What the exercise asks: The output should consist solely of the lines running from the one that contains "red stacking toy [423,117,469,190]" through the end of the records below, copied exactly.

(Records from a dataset)
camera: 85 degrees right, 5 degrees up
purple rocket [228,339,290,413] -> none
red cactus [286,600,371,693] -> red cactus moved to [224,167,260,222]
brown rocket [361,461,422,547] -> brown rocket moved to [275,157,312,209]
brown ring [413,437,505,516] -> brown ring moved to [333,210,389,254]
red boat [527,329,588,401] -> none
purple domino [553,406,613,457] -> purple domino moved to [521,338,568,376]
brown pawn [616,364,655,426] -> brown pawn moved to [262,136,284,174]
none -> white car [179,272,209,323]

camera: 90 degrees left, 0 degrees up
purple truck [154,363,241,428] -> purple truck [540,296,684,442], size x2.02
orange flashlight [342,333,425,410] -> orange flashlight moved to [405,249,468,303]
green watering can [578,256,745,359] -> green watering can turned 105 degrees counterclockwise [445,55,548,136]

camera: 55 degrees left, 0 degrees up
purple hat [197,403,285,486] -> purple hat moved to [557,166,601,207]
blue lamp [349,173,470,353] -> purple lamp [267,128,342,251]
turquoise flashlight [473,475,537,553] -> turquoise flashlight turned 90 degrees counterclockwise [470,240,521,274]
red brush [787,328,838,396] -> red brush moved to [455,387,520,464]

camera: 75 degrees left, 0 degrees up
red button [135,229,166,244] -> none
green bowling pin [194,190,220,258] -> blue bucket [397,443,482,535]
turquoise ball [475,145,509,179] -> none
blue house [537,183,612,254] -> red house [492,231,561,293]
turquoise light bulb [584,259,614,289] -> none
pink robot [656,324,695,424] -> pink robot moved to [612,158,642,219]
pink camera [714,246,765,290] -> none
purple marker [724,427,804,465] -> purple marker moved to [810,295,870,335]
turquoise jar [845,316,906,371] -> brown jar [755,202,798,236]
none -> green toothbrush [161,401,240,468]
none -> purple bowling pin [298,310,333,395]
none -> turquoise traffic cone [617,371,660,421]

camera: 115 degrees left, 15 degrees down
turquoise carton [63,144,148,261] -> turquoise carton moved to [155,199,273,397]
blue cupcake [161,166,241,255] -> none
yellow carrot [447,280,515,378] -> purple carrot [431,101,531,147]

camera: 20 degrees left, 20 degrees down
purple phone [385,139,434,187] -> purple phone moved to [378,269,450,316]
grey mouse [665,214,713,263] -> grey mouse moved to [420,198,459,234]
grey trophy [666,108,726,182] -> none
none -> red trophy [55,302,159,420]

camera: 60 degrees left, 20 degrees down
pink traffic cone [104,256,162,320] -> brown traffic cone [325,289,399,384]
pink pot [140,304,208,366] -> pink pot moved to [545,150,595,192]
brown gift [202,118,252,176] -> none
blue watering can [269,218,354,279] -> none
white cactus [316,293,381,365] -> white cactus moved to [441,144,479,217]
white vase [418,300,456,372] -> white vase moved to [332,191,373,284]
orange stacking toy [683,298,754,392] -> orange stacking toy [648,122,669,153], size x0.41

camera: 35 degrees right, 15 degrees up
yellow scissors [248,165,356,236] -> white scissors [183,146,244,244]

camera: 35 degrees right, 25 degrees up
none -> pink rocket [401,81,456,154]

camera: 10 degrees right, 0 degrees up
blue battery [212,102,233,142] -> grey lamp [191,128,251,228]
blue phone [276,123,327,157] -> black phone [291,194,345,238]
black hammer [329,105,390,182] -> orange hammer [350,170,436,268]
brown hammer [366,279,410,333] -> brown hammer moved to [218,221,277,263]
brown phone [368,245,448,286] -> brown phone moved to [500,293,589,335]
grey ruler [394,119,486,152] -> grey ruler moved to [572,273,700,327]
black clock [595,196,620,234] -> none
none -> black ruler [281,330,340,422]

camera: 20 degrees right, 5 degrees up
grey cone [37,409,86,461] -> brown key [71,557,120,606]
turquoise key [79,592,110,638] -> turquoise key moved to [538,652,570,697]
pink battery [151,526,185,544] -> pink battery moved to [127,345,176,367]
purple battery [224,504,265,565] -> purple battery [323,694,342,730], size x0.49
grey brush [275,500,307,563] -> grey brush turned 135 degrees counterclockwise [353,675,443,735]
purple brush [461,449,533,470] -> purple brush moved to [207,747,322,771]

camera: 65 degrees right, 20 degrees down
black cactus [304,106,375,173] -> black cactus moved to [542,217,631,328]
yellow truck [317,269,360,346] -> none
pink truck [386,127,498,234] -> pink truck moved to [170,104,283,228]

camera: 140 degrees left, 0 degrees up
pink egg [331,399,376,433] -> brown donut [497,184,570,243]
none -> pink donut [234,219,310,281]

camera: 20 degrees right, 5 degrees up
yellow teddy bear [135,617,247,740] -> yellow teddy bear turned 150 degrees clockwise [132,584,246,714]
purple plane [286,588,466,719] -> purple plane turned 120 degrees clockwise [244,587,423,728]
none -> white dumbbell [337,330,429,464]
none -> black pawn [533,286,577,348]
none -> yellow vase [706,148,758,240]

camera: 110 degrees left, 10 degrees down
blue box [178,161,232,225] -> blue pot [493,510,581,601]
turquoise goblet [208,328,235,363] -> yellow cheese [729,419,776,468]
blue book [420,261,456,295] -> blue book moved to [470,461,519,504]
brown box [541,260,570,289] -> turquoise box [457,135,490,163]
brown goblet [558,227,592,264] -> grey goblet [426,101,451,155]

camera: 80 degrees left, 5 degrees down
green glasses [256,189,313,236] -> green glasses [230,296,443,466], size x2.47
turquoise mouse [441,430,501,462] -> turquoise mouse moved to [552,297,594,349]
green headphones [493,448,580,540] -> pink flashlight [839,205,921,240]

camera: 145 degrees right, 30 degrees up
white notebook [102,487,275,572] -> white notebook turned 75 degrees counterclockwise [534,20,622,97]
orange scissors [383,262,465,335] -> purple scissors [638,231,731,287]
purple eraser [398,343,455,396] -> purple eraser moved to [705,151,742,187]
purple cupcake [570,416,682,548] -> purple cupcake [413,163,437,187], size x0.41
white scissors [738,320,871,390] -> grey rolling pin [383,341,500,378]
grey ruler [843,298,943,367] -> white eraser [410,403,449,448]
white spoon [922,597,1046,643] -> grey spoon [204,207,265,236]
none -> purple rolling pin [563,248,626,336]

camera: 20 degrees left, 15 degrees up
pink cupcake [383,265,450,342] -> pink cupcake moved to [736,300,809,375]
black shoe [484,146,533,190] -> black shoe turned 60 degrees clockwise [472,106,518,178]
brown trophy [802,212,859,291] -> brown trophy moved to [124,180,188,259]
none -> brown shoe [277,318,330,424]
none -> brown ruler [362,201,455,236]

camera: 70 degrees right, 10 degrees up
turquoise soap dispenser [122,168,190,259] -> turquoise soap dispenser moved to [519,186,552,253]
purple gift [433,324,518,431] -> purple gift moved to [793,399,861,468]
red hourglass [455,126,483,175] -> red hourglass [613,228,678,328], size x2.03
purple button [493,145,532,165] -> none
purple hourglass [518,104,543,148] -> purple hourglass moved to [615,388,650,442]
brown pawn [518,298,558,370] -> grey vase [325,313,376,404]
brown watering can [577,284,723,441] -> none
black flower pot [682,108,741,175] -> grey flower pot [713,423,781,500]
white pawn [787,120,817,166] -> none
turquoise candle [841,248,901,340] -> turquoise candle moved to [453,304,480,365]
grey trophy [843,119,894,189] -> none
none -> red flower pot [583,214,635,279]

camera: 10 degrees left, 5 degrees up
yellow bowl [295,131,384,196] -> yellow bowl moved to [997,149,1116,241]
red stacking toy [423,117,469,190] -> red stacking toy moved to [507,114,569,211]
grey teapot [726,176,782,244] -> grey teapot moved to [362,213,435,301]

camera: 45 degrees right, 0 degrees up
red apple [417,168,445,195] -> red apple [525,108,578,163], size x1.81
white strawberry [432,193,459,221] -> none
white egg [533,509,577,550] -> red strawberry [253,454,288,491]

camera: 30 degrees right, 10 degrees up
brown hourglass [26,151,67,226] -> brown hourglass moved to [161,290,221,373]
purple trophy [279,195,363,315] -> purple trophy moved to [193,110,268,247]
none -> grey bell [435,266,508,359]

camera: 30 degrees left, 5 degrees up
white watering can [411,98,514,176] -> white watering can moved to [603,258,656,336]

Task answer:
red stacking toy [423,117,469,190] -> red stacking toy moved to [507,114,569,211]
grey teapot [726,176,782,244] -> grey teapot moved to [362,213,435,301]

camera: 45 degrees right, 0 degrees up
red apple [417,168,445,195] -> red apple [525,108,578,163], size x1.81
white strawberry [432,193,459,221] -> none
white egg [533,509,577,550] -> red strawberry [253,454,288,491]

camera: 30 degrees right, 10 degrees up
brown hourglass [26,151,67,226] -> brown hourglass moved to [161,290,221,373]
purple trophy [279,195,363,315] -> purple trophy moved to [193,110,268,247]
none -> grey bell [435,266,508,359]

camera: 30 degrees left, 5 degrees up
white watering can [411,98,514,176] -> white watering can moved to [603,258,656,336]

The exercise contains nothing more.